DESCRIPTION OF THE TASK:
The records below are to be restated word for word, with every picture left out.

Modification records:

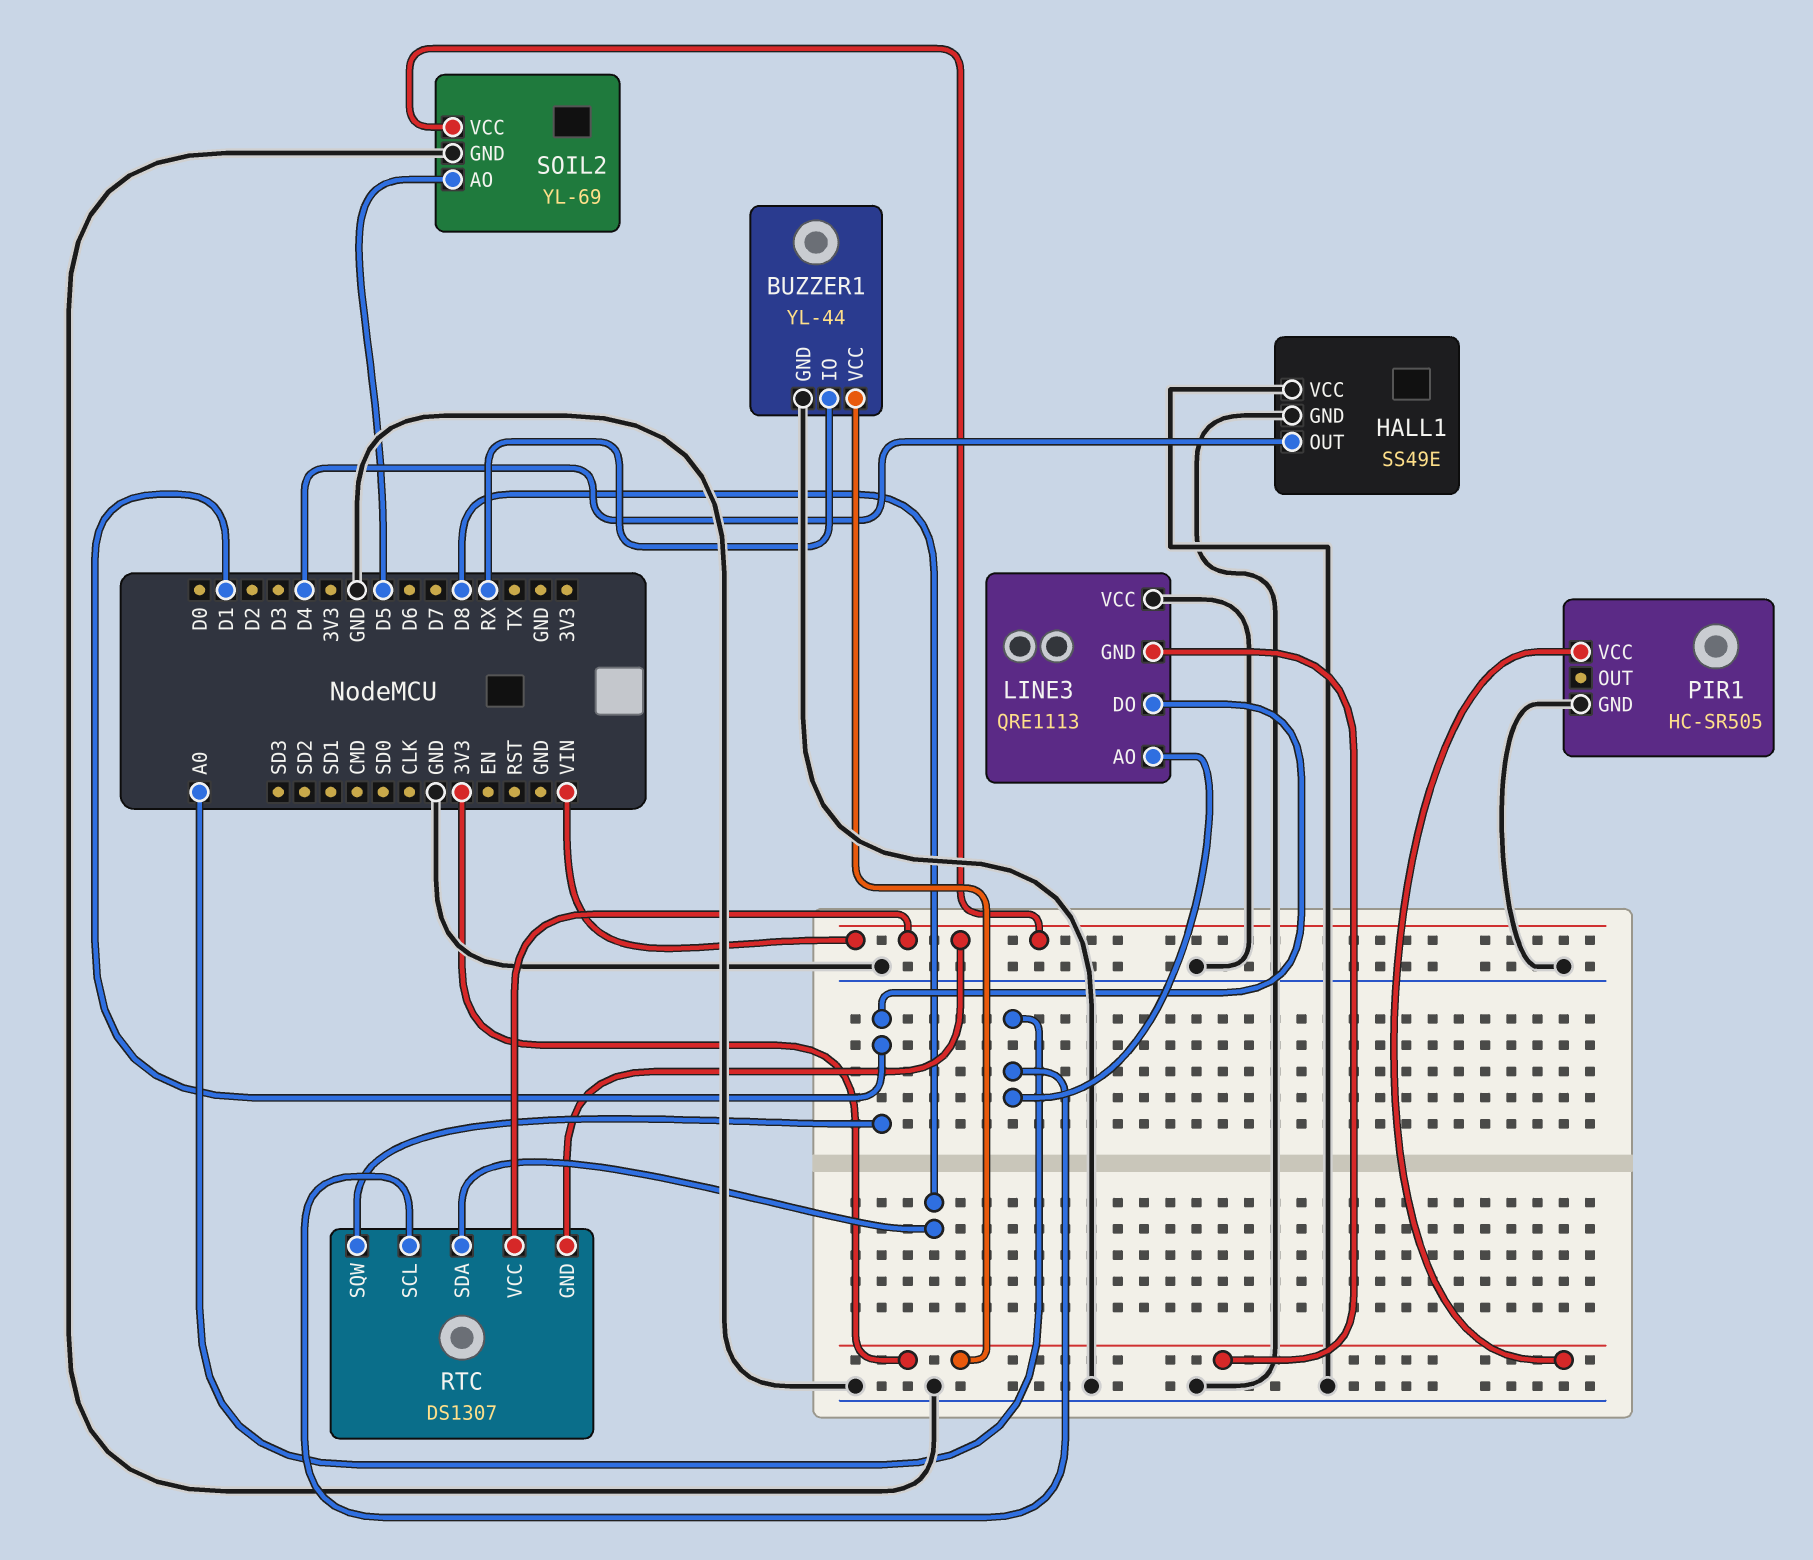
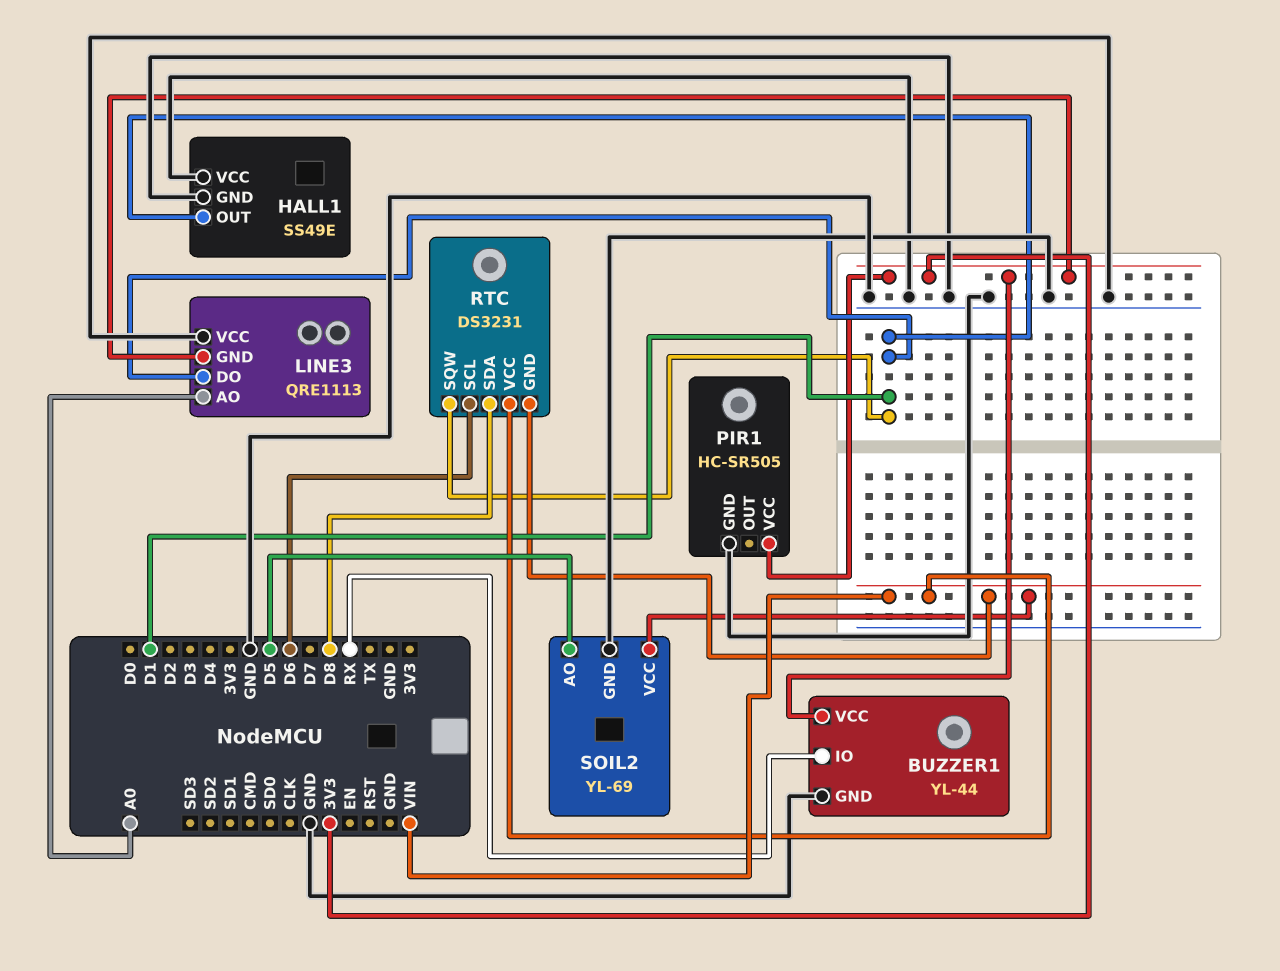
HALL1 pin OUT: D4 -> D1
RTC: DS1307 -> DS3231
RTC pin SCL: A0 -> D6

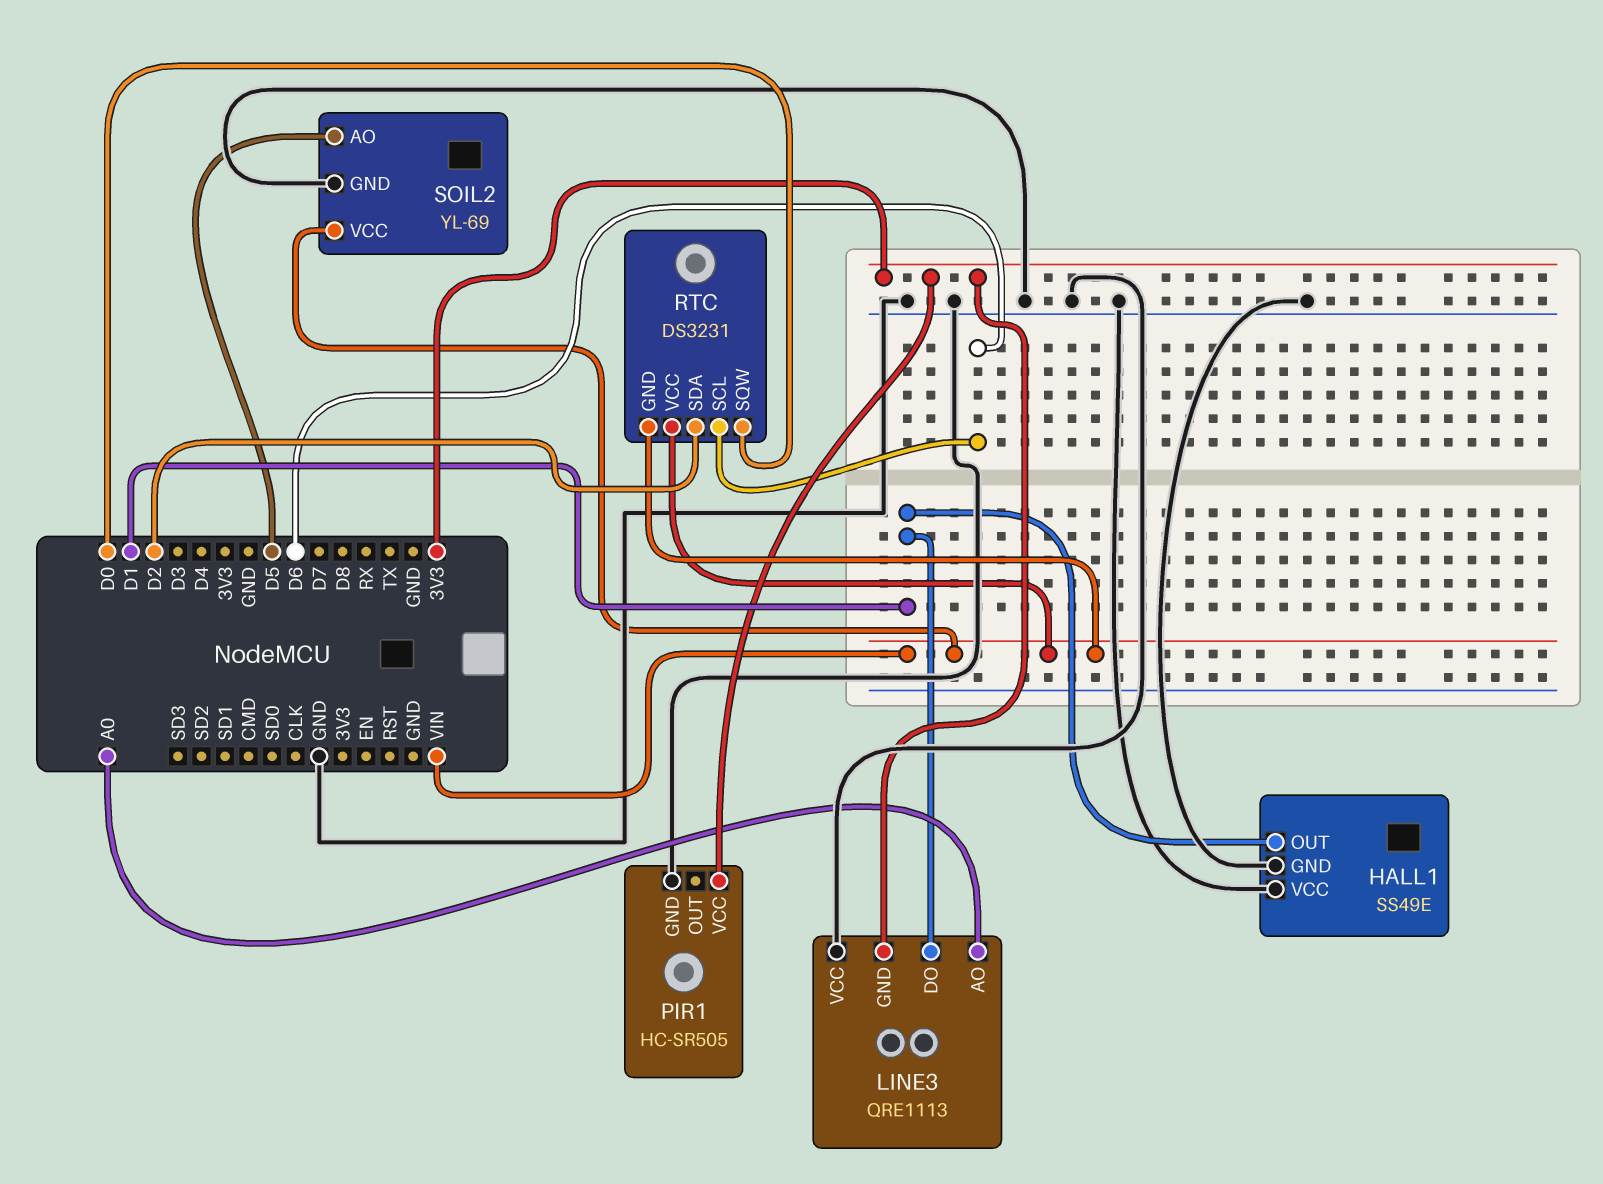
BUZZER1: YL-44 -> none
BUZZER1 pin GND: GND -> none
BUZZER1 pin IO: RX -> none
BUZZER1 pin VCC: 3V3 -> none
RTC pin SDA: D8 -> D2
RTC pin SQW: D1 -> D0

RESPONSE TO THE TASK:
HALL1 pin OUT: D4 -> D1
RTC: DS1307 -> DS3231
RTC pin SCL: A0 -> D6

BUZZER1: YL-44 -> none
BUZZER1 pin GND: GND -> none
BUZZER1 pin IO: RX -> none
BUZZER1 pin VCC: 3V3 -> none
RTC pin SDA: D8 -> D2
RTC pin SQW: D1 -> D0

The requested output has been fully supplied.